[Data records]
◆ ◆ ◆ ◆
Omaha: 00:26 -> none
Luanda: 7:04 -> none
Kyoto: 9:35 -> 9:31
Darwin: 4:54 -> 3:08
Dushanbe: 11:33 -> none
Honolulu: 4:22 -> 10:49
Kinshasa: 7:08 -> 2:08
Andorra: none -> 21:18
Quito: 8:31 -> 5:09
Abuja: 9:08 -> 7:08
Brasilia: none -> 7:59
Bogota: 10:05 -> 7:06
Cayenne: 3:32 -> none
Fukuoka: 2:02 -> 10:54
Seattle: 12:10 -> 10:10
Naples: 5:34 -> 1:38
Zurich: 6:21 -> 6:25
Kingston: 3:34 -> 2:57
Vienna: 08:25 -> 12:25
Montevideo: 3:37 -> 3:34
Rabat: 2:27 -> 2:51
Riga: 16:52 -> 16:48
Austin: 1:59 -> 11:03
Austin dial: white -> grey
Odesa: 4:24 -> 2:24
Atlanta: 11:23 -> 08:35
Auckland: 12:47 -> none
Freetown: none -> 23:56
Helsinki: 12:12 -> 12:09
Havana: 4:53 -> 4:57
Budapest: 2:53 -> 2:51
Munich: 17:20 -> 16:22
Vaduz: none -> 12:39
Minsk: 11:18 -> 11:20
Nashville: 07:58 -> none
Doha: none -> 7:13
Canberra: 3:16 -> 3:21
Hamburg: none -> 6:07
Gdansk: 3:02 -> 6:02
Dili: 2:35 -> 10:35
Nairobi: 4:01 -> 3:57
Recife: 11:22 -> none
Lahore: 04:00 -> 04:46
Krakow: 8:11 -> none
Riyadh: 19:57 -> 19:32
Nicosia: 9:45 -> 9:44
◆ ◆ ◆ ◆
WHAT THE EXERCISE ASKS:
Put every line of the records above into a JSON list of strings, one string per line, leaving out blank lines.

COMPLETE RESPONSE:
[
  "Omaha: 00:26 -> none",
  "Luanda: 7:04 -> none",
  "Kyoto: 9:35 -> 9:31",
  "Darwin: 4:54 -> 3:08",
  "Dushanbe: 11:33 -> none",
  "Honolulu: 4:22 -> 10:49",
  "Kinshasa: 7:08 -> 2:08",
  "Andorra: none -> 21:18",
  "Quito: 8:31 -> 5:09",
  "Abuja: 9:08 -> 7:08",
  "Brasilia: none -> 7:59",
  "Bogota: 10:05 -> 7:06",
  "Cayenne: 3:32 -> none",
  "Fukuoka: 2:02 -> 10:54",
  "Seattle: 12:10 -> 10:10",
  "Naples: 5:34 -> 1:38",
  "Zurich: 6:21 -> 6:25",
  "Kingston: 3:34 -> 2:57",
  "Vienna: 08:25 -> 12:25",
  "Montevideo: 3:37 -> 3:34",
  "Rabat: 2:27 -> 2:51",
  "Riga: 16:52 -> 16:48",
  "Austin: 1:59 -> 11:03",
  "Austin dial: white -> grey",
  "Odesa: 4:24 -> 2:24",
  "Atlanta: 11:23 -> 08:35",
  "Auckland: 12:47 -> none",
  "Freetown: none -> 23:56",
  "Helsinki: 12:12 -> 12:09",
  "Havana: 4:53 -> 4:57",
  "Budapest: 2:53 -> 2:51",
  "Munich: 17:20 -> 16:22",
  "Vaduz: none -> 12:39",
  "Minsk: 11:18 -> 11:20",
  "Nashville: 07:58 -> none",
  "Doha: none -> 7:13",
  "Canberra: 3:16 -> 3:21",
  "Hamburg: none -> 6:07",
  "Gdansk: 3:02 -> 6:02",
  "Dili: 2:35 -> 10:35",
  "Nairobi: 4:01 -> 3:57",
  "Recife: 11:22 -> none",
  "Lahore: 04:00 -> 04:46",
  "Krakow: 8:11 -> none",
  "Riyadh: 19:57 -> 19:32",
  "Nicosia: 9:45 -> 9:44"
]